Dataset section start

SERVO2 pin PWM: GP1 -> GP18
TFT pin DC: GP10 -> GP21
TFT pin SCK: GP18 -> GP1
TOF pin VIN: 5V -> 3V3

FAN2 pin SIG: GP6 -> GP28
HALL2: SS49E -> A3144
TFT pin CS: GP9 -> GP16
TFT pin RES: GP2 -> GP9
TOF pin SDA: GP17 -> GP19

Dataset section end

## Exercise aim:
Return the line where "TOF pin VIN: 5V -> 3V3" appears, then every line after it to the end of the listing, all exactly as written.

## Answer below:
TOF pin VIN: 5V -> 3V3

FAN2 pin SIG: GP6 -> GP28
HALL2: SS49E -> A3144
TFT pin CS: GP9 -> GP16
TFT pin RES: GP2 -> GP9
TOF pin SDA: GP17 -> GP19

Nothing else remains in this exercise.